INFORMATION SUPPLIED:
#####

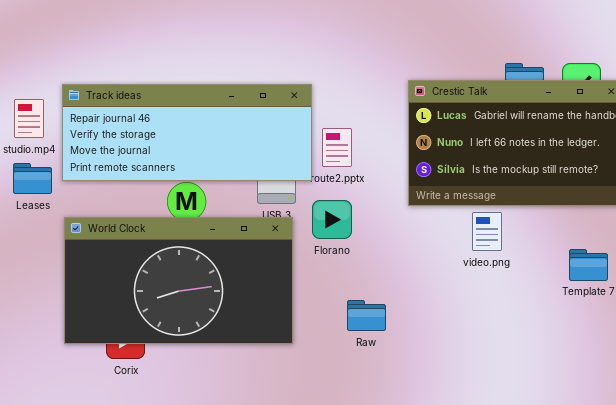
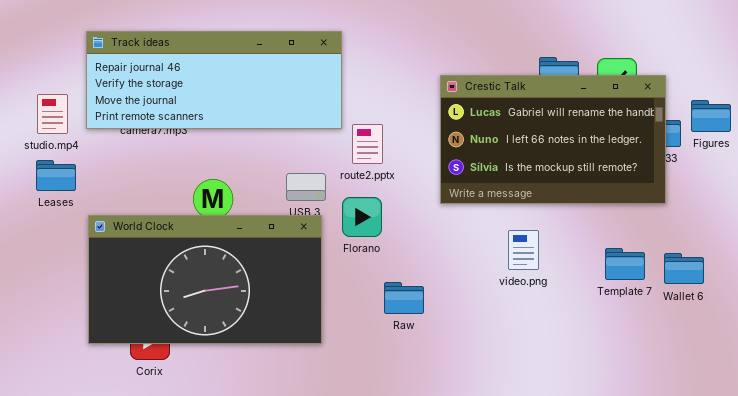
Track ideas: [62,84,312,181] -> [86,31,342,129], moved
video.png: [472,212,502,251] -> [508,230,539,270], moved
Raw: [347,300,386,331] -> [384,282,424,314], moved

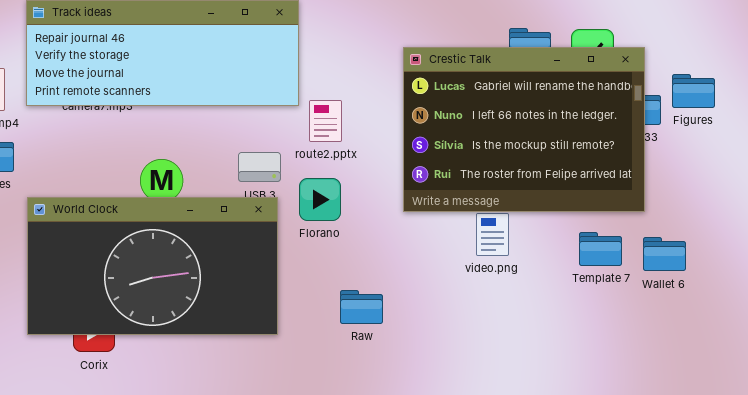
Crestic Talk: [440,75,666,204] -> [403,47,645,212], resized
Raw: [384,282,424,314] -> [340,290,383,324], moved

#####

BRIEF: Each line from the one containing "Raw: [347,300,386,331] ->" through the final line of the data must be reproduced exactly, both ends included, with no pictures in the copy.

RESPONSE:
Raw: [347,300,386,331] -> [384,282,424,314], moved

Crestic Talk: [440,75,666,204] -> [403,47,645,212], resized
Raw: [384,282,424,314] -> [340,290,383,324], moved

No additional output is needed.